> [Data segment]:
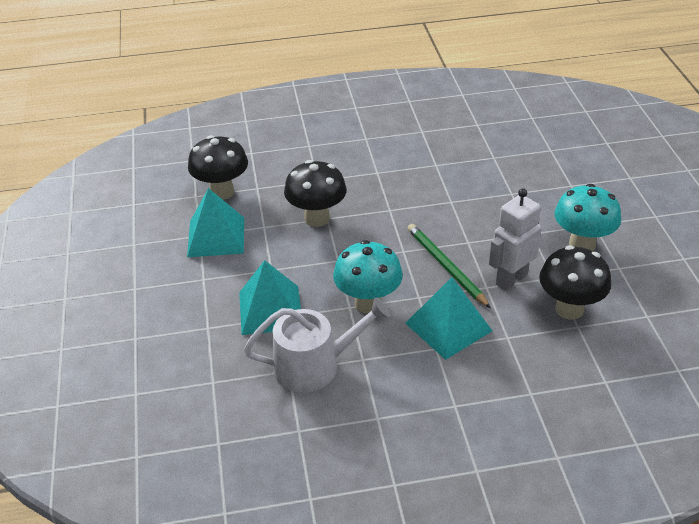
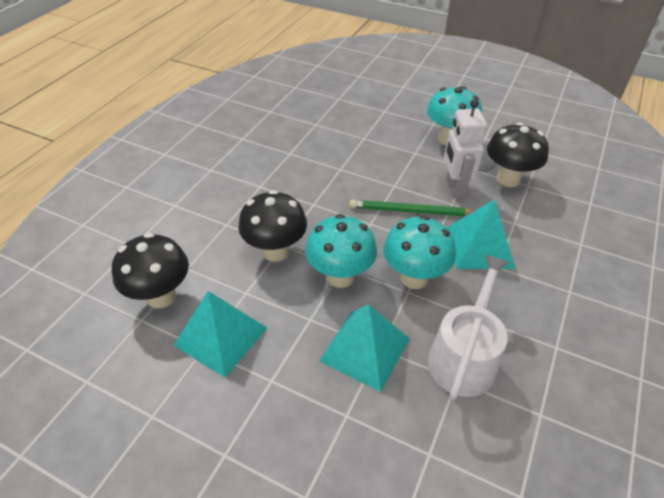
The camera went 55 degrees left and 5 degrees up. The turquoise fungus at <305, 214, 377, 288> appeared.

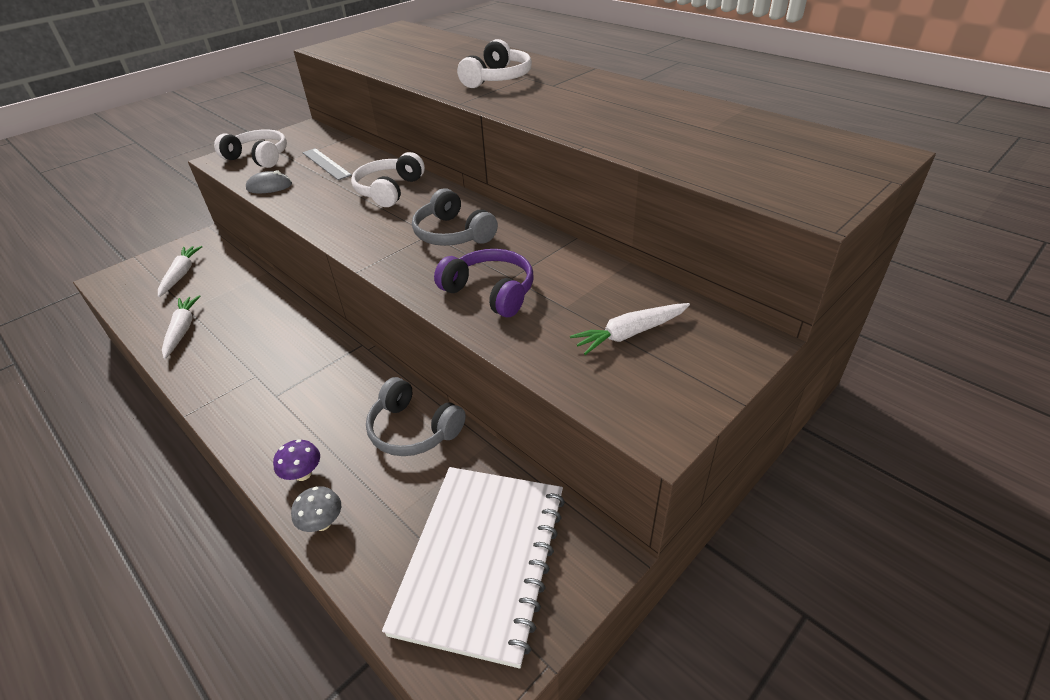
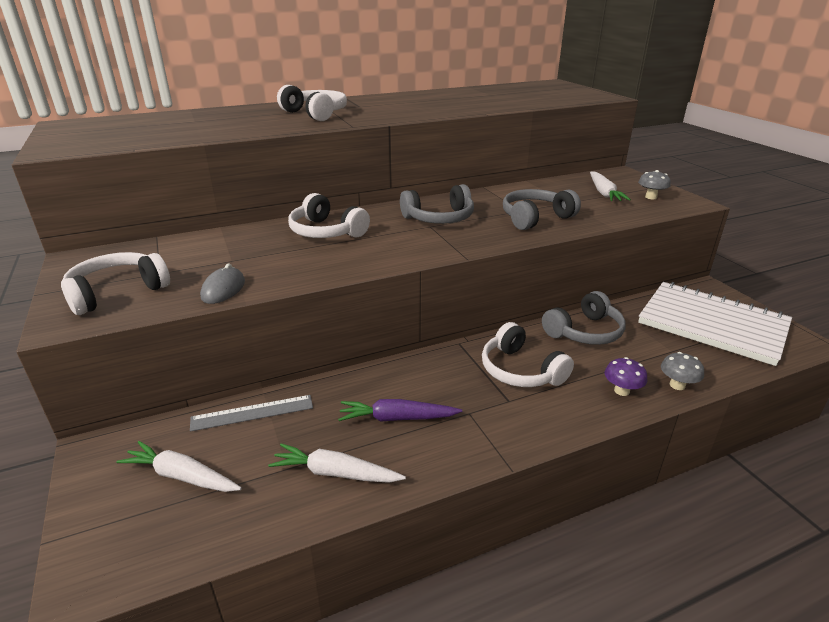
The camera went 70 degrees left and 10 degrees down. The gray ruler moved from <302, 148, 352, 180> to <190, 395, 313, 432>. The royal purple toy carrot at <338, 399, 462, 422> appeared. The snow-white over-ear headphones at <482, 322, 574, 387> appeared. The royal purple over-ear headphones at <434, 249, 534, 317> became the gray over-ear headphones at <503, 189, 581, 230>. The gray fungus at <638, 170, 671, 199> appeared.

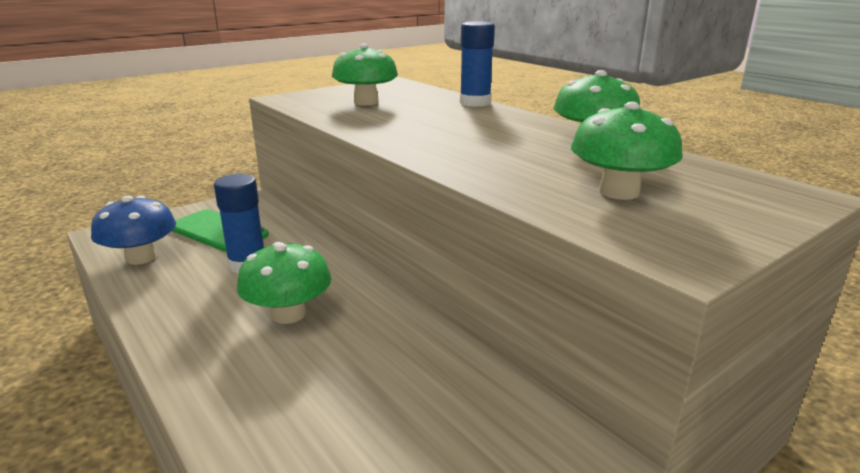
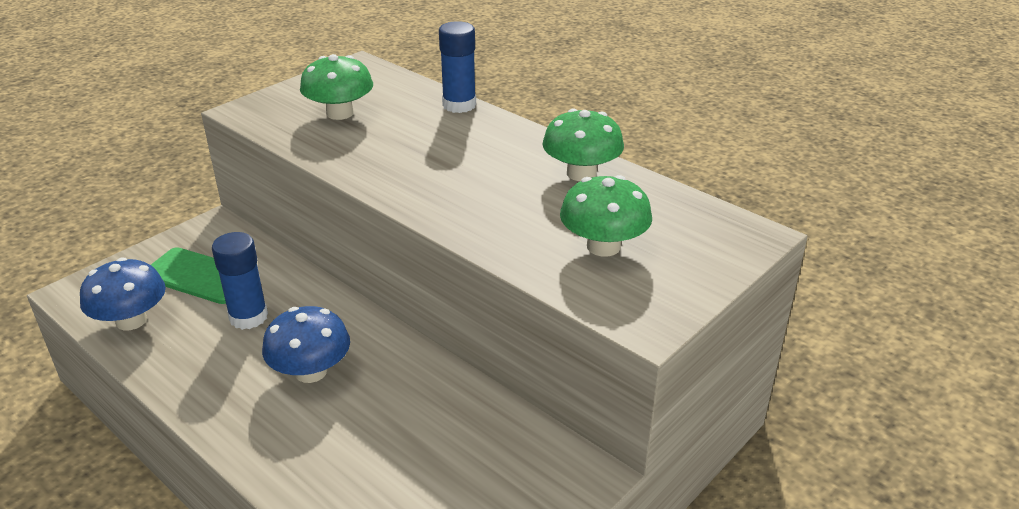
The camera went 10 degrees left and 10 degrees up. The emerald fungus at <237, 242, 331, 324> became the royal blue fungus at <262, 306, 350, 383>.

> [Assigned task]: Return the listing verbatim, pictures omitted.

> [Output for this exercise]:
The camera went 55 degrees left and 5 degrees up. The turquoise fungus at <305, 214, 377, 288> appeared.

The camera went 70 degrees left and 10 degrees down. The gray ruler moved from <302, 148, 352, 180> to <190, 395, 313, 432>. The royal purple toy carrot at <338, 399, 462, 422> appeared. The snow-white over-ear headphones at <482, 322, 574, 387> appeared. The royal purple over-ear headphones at <434, 249, 534, 317> became the gray over-ear headphones at <503, 189, 581, 230>. The gray fungus at <638, 170, 671, 199> appeared.

The camera went 10 degrees left and 10 degrees up. The emerald fungus at <237, 242, 331, 324> became the royal blue fungus at <262, 306, 350, 383>.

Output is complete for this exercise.